[Start of Attachment]

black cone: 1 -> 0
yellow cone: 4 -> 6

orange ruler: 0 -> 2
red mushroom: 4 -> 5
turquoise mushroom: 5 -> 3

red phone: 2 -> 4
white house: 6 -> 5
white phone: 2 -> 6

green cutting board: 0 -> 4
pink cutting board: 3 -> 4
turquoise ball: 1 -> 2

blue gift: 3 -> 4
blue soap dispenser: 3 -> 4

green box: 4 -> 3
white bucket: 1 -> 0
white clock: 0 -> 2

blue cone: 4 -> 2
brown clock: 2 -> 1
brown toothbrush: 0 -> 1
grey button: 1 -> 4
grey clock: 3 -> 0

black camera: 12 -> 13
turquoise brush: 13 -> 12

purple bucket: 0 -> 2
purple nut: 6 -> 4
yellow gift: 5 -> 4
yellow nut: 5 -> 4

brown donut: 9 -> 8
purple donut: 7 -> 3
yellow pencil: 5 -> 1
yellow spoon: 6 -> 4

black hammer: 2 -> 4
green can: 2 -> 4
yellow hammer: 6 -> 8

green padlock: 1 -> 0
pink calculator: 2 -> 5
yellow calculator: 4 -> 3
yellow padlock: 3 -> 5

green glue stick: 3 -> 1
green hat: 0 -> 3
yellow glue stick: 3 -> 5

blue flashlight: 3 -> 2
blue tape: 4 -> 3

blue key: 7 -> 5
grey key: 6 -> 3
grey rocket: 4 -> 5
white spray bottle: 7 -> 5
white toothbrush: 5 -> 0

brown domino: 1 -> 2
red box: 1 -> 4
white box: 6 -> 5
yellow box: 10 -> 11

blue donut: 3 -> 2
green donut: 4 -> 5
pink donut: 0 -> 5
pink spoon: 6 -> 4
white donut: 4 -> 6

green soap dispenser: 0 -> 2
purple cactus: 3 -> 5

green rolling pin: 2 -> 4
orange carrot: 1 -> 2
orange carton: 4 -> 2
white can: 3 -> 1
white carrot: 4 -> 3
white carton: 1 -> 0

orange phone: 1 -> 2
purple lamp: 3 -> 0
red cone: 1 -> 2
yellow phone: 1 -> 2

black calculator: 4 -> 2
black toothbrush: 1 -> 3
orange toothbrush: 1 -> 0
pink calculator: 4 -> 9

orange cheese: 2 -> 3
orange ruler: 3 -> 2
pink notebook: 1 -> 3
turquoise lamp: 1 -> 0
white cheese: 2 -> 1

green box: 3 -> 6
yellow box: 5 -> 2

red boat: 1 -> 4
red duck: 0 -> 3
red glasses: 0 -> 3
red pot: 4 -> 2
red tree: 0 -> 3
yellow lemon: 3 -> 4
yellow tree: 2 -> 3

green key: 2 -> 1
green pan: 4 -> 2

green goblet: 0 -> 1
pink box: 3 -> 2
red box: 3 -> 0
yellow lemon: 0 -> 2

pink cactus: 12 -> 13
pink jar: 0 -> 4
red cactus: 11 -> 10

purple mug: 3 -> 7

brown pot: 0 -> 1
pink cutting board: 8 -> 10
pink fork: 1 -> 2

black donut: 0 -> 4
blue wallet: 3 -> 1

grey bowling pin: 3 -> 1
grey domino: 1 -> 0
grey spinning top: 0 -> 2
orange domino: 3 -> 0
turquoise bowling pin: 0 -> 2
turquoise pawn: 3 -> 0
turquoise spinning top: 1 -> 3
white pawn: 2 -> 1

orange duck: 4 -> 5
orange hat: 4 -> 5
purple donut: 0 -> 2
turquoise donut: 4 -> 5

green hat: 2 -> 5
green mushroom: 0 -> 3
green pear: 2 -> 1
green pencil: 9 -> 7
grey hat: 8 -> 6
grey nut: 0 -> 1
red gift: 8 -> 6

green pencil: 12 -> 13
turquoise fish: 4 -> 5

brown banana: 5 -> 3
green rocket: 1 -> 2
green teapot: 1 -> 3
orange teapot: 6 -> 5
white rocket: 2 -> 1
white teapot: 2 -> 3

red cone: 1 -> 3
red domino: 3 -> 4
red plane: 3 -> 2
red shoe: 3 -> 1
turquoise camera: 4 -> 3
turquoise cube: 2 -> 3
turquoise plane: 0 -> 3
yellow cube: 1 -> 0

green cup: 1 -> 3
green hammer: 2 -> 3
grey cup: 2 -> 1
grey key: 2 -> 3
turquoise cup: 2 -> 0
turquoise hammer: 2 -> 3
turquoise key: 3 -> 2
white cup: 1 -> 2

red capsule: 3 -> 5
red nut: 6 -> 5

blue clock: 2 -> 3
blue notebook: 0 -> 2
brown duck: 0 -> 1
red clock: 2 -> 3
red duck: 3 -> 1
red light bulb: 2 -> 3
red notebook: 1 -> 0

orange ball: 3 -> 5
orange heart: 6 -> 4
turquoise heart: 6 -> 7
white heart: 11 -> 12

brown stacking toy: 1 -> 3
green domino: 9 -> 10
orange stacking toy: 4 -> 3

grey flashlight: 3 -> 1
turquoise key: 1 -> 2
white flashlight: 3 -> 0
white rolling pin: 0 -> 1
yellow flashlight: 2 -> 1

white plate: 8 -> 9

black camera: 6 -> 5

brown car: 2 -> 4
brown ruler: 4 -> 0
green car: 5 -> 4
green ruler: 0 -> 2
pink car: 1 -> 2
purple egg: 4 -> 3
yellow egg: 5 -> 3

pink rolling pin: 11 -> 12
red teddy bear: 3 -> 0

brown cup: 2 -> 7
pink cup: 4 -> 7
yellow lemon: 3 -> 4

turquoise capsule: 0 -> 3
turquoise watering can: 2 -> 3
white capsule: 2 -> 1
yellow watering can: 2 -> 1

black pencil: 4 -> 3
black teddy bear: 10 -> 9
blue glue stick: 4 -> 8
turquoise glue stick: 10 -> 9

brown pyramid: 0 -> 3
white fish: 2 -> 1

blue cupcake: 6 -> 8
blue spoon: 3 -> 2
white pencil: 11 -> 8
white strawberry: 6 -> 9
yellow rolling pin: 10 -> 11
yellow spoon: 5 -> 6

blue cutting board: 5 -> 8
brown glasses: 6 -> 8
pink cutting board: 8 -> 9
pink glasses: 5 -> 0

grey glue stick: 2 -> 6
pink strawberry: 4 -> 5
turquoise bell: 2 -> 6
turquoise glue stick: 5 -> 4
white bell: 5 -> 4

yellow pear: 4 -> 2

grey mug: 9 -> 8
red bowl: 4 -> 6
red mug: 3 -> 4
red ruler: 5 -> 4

[End of Attachment]

* [ACTION ITEM]: For this exercise, please output exactly the lines above starting at the line with "blue cupcake: 6 -> 8" and ending at the line with "red mug: 3 -> 4", ends included.

* [EXERCISE OUTPUT]:
blue cupcake: 6 -> 8
blue spoon: 3 -> 2
white pencil: 11 -> 8
white strawberry: 6 -> 9
yellow rolling pin: 10 -> 11
yellow spoon: 5 -> 6

blue cutting board: 5 -> 8
brown glasses: 6 -> 8
pink cutting board: 8 -> 9
pink glasses: 5 -> 0

grey glue stick: 2 -> 6
pink strawberry: 4 -> 5
turquoise bell: 2 -> 6
turquoise glue stick: 5 -> 4
white bell: 5 -> 4

yellow pear: 4 -> 2

grey mug: 9 -> 8
red bowl: 4 -> 6
red mug: 3 -> 4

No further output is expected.